> Problem statement
Gather every line in the items below that contains the string "kern", and copy each of those lines in full.

> Provided data
(begin)
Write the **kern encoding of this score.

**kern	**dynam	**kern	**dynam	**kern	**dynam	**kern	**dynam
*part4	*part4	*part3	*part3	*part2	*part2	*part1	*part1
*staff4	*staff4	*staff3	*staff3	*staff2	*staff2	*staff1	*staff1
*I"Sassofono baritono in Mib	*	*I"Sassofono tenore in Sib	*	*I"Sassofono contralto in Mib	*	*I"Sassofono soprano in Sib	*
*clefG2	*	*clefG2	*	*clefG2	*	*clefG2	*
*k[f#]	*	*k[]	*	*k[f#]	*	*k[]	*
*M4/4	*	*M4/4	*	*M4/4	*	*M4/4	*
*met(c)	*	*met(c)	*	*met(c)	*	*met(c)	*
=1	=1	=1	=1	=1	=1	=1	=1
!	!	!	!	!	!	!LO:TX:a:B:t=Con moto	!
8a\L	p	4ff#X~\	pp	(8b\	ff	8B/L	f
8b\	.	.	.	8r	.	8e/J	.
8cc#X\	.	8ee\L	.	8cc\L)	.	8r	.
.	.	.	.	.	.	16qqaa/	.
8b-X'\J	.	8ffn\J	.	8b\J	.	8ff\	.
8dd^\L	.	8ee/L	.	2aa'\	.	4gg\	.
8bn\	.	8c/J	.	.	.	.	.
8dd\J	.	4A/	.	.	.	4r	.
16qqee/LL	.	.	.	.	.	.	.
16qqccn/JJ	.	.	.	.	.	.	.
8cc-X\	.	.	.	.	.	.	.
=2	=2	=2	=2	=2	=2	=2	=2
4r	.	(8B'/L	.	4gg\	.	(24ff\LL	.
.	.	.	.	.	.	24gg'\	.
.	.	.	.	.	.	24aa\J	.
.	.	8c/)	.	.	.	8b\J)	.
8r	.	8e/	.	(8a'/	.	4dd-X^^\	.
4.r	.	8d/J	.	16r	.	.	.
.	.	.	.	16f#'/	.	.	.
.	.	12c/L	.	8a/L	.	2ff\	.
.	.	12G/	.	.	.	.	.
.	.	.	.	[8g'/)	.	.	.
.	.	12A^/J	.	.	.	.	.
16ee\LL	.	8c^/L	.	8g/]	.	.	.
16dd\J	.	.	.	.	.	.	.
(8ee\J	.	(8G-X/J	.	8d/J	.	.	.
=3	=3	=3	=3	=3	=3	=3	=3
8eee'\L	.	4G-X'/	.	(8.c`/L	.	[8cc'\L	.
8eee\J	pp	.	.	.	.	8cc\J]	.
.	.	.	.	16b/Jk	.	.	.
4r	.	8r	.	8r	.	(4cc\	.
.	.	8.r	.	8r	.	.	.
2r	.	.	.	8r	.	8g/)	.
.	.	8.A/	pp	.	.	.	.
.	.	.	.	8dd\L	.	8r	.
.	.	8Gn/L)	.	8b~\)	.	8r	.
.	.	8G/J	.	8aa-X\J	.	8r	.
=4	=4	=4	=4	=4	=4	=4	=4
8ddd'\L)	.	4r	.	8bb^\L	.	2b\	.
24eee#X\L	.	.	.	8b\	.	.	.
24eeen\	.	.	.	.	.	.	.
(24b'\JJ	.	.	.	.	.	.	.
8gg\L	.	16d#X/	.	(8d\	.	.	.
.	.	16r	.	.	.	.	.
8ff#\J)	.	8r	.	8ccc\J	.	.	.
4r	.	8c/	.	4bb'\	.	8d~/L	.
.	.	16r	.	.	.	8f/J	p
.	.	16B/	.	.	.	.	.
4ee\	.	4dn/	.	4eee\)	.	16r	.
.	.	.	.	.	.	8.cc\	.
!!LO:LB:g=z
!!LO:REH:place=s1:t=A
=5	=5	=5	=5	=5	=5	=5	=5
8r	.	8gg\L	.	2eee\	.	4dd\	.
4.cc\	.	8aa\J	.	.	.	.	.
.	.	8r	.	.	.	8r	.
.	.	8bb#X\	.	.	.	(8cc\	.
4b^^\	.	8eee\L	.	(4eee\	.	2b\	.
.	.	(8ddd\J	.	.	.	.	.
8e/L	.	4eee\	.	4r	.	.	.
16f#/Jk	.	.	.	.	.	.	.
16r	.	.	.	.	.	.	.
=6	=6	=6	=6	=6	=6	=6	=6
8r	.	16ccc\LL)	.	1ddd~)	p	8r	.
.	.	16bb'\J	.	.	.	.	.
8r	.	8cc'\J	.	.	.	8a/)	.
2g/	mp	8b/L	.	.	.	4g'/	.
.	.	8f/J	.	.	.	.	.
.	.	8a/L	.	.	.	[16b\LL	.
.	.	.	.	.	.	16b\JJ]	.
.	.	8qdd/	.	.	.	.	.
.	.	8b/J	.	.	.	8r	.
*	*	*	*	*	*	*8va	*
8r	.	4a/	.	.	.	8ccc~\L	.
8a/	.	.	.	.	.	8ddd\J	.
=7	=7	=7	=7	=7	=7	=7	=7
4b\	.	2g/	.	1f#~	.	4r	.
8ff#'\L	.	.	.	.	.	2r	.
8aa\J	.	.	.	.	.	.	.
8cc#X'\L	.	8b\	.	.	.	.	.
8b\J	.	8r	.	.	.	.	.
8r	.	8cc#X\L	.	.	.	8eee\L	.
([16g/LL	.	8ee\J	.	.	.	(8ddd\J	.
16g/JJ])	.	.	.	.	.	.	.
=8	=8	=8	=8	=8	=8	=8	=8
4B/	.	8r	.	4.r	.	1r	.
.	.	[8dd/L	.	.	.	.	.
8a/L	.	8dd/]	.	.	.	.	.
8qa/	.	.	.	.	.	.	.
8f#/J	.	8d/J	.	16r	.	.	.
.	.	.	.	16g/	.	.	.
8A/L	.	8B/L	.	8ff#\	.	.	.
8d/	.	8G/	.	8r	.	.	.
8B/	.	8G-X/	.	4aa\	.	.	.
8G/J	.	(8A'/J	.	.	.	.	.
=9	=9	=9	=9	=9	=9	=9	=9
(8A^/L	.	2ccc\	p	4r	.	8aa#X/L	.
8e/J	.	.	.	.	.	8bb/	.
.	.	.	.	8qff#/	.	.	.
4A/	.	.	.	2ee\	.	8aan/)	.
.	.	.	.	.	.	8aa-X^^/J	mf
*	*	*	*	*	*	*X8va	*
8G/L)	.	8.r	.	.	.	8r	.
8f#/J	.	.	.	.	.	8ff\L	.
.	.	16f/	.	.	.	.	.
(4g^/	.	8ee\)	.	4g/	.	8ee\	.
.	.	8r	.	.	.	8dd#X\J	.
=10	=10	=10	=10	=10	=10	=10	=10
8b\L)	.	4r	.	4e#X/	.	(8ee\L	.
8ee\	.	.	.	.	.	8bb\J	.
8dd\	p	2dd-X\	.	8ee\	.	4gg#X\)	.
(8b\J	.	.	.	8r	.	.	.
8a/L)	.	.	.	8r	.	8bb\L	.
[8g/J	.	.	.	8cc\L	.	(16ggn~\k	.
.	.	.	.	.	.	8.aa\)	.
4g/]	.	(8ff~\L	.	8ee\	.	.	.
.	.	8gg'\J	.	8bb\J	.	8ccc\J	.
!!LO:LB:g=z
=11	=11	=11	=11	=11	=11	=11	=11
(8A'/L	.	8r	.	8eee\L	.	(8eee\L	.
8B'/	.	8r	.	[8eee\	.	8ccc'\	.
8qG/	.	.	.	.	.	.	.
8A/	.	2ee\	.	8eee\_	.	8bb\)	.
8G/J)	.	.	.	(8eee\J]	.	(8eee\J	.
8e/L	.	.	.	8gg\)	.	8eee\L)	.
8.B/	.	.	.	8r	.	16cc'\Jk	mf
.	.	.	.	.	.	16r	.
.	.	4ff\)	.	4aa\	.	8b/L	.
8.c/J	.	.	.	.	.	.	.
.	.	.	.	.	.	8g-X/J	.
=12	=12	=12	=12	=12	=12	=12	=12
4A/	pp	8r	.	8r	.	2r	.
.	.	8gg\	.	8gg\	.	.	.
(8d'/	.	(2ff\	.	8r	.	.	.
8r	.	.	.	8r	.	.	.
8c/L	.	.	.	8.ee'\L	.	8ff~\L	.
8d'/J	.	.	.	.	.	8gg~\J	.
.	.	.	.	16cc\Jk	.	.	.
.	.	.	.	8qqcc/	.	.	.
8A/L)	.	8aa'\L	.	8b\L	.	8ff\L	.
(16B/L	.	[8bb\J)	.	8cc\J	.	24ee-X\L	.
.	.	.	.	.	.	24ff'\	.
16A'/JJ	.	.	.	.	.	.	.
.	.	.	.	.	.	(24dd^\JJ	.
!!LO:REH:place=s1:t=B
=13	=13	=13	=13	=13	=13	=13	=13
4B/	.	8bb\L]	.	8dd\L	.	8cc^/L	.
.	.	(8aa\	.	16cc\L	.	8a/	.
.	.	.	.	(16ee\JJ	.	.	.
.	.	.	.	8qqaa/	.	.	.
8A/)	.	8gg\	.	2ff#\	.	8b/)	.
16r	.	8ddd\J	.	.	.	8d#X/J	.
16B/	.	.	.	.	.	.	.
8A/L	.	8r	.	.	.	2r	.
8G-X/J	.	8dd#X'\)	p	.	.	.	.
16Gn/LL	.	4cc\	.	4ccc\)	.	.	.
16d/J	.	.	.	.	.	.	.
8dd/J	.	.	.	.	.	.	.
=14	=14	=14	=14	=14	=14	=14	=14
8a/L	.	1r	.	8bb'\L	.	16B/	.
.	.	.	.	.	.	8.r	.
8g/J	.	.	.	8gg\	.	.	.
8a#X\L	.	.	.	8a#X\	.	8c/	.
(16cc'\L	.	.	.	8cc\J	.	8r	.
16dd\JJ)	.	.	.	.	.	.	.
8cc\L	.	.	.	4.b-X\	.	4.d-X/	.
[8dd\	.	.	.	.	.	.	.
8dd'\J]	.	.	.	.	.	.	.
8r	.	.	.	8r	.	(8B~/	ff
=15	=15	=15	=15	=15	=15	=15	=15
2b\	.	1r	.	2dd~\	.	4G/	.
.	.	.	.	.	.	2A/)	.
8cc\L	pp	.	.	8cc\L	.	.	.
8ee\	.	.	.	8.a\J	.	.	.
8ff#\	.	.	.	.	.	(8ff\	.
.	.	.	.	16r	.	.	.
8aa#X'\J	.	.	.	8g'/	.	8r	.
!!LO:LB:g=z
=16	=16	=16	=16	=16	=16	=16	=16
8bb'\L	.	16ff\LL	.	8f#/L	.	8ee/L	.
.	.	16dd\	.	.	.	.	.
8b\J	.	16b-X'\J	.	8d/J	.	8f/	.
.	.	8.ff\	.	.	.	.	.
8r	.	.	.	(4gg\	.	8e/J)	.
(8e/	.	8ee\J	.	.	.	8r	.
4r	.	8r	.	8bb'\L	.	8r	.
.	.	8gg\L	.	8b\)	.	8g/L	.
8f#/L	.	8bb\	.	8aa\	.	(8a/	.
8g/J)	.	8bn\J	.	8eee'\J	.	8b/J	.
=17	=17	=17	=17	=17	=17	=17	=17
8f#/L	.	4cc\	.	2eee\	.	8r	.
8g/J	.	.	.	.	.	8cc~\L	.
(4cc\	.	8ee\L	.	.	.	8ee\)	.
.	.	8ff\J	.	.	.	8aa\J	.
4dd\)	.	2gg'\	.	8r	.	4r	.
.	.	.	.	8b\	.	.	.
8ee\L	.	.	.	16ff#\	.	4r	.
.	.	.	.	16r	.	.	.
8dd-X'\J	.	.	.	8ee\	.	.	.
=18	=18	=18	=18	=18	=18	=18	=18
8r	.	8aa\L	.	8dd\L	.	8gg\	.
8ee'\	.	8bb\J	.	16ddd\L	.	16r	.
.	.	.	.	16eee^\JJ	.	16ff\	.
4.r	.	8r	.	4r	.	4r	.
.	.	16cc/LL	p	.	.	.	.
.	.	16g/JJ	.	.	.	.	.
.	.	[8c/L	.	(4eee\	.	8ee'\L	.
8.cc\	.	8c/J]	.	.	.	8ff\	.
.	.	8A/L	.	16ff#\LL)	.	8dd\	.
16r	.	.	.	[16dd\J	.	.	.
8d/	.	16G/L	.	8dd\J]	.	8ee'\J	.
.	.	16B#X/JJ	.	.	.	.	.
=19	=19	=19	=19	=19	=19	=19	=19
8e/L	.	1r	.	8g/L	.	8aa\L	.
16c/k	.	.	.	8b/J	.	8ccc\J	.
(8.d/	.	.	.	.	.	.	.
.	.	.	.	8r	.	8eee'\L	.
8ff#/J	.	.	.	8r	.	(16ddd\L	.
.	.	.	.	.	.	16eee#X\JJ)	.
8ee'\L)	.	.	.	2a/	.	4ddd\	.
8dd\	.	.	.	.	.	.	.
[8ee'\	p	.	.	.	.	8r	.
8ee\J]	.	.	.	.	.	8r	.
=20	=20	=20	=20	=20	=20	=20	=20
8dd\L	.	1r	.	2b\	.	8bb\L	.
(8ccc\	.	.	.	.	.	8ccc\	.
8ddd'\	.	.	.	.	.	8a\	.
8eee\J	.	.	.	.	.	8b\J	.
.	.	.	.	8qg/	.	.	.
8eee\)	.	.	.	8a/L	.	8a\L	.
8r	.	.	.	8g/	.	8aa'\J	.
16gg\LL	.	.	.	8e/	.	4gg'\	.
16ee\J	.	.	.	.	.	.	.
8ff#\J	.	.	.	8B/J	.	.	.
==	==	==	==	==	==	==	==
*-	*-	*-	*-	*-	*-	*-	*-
(end)
> Solution for this exercise
Write the **kern encoding of this score.
**kern	**dynam	**kern	**dynam	**kern	**dynam	**kern	**dynam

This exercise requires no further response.